**PROBLEM DETAILS**
The entries are to be output word for word, with the pictures omitted.

+++ DATASET EXTRACT

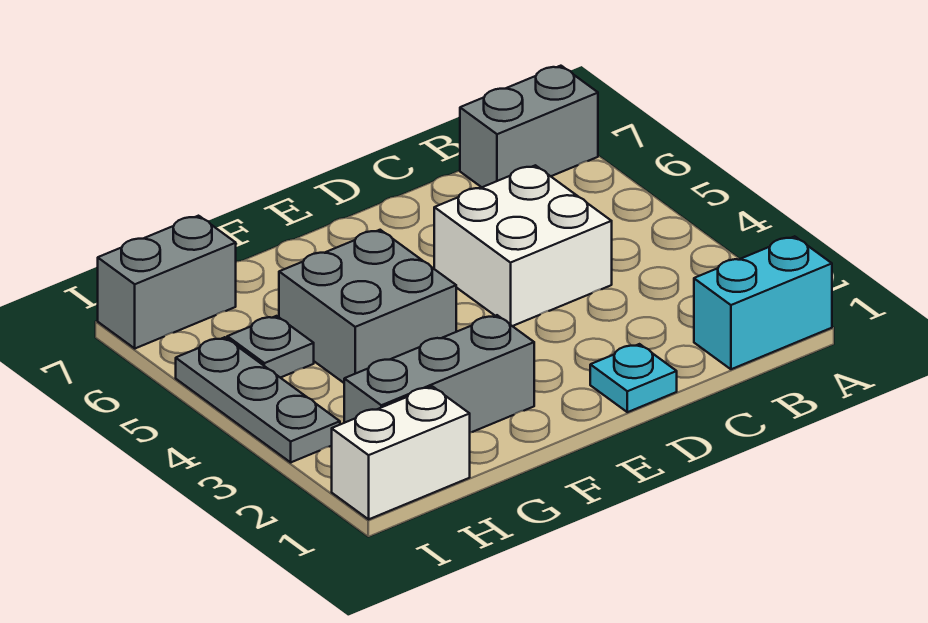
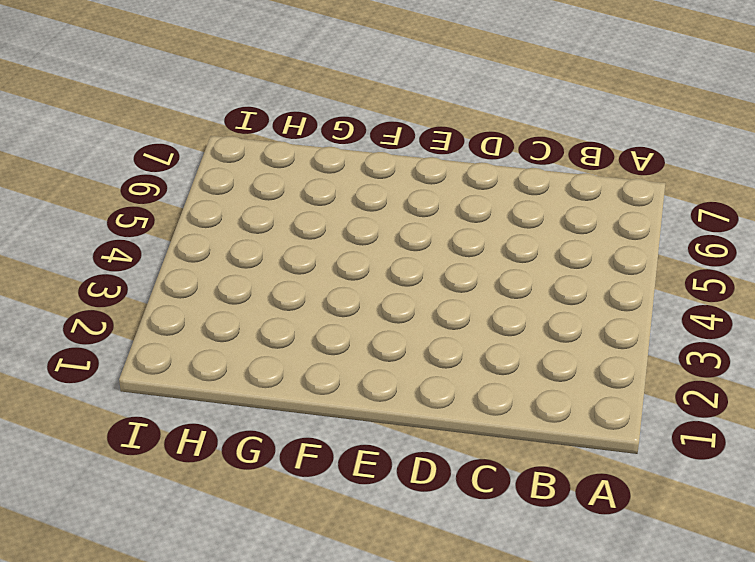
none -> cyan brick A1:B1 level 1
none -> grey brick A7:B7 level 1

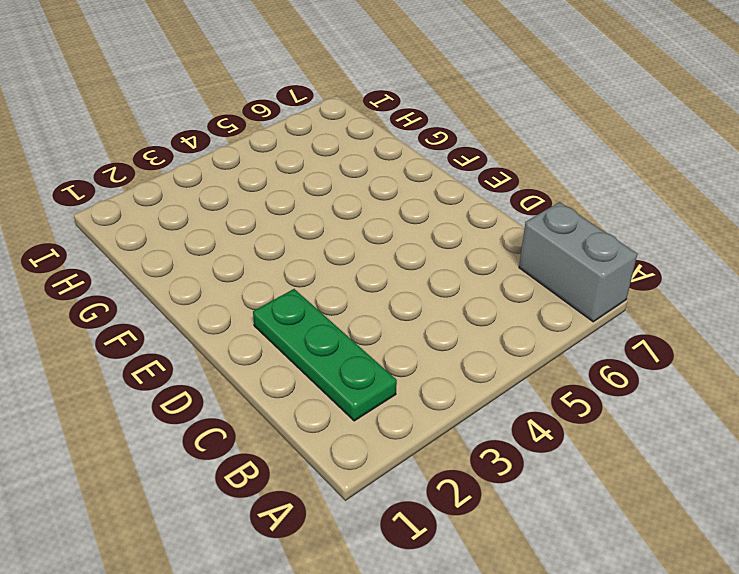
green plate B2:D2 level 1 -> none
none -> cyan brick A1:B1 level 1
none -> white brick C4:D5 level 1

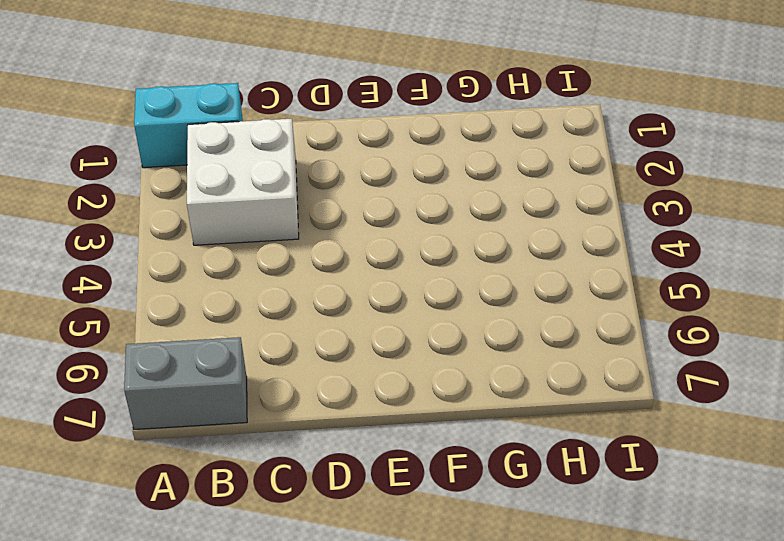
white brick B2:C3 level 1 -> white brick C4:D5 level 1
none -> cyan plate D1 level 1
none -> grey brick F2:H2 level 1

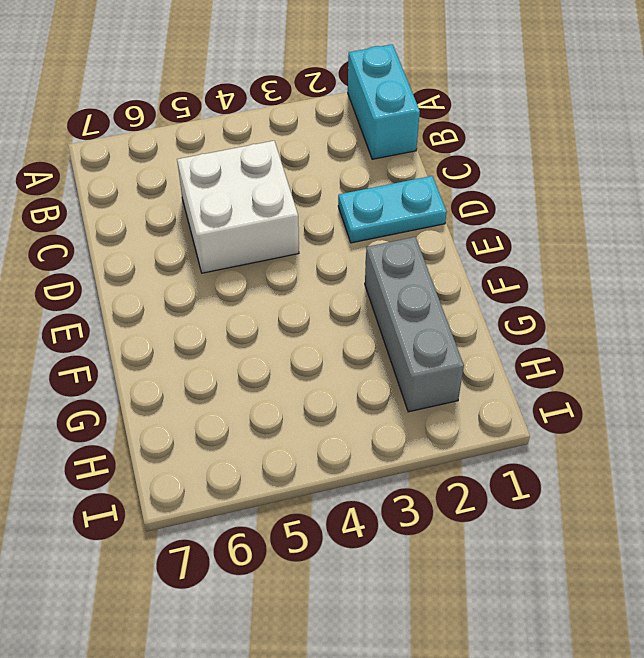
cyan plate D1:D2 level 1 -> cyan plate D1 level 1
none -> grey brick A7:B7 level 1
none -> grey brick F4:G5 level 1

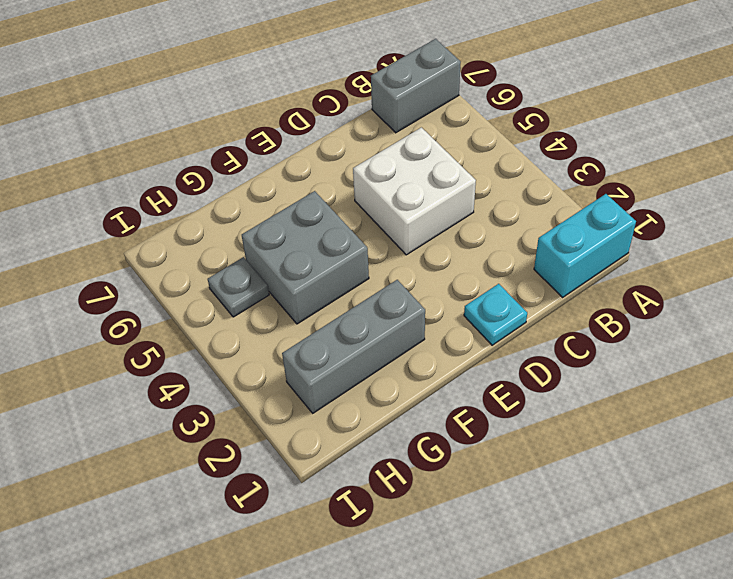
none -> white brick H1:I1 level 1
none -> grey brick H7:I7 level 1

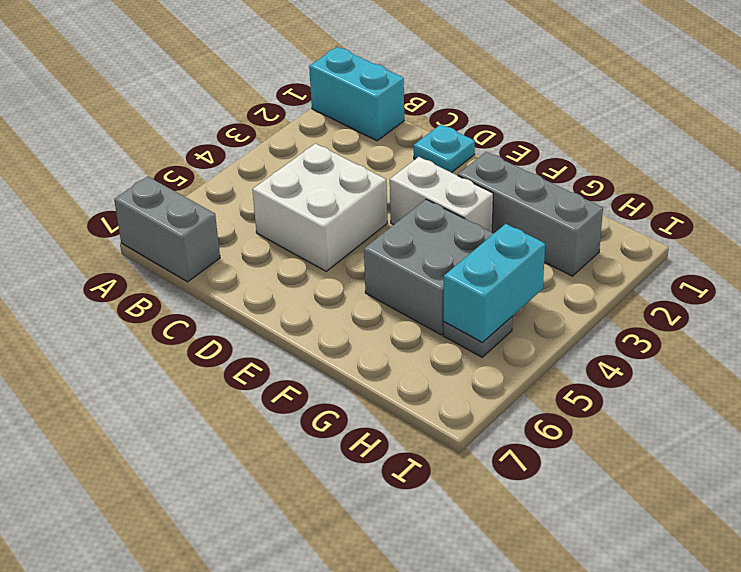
white brick E3:F3 level 1 -> white brick H1:I1 level 1
cyan brick H4:H5 level 2 -> none
none -> grey brick H7:I7 level 1
none -> grey plate I3:I5 level 1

++++++

**SOLUTION**
none -> cyan brick A1:B1 level 1
none -> grey brick A7:B7 level 1

green plate B2:D2 level 1 -> none
none -> cyan brick A1:B1 level 1
none -> white brick C4:D5 level 1

white brick B2:C3 level 1 -> white brick C4:D5 level 1
none -> cyan plate D1 level 1
none -> grey brick F2:H2 level 1

cyan plate D1:D2 level 1 -> cyan plate D1 level 1
none -> grey brick A7:B7 level 1
none -> grey brick F4:G5 level 1

none -> white brick H1:I1 level 1
none -> grey brick H7:I7 level 1

white brick E3:F3 level 1 -> white brick H1:I1 level 1
cyan brick H4:H5 level 2 -> none
none -> grey brick H7:I7 level 1
none -> grey plate I3:I5 level 1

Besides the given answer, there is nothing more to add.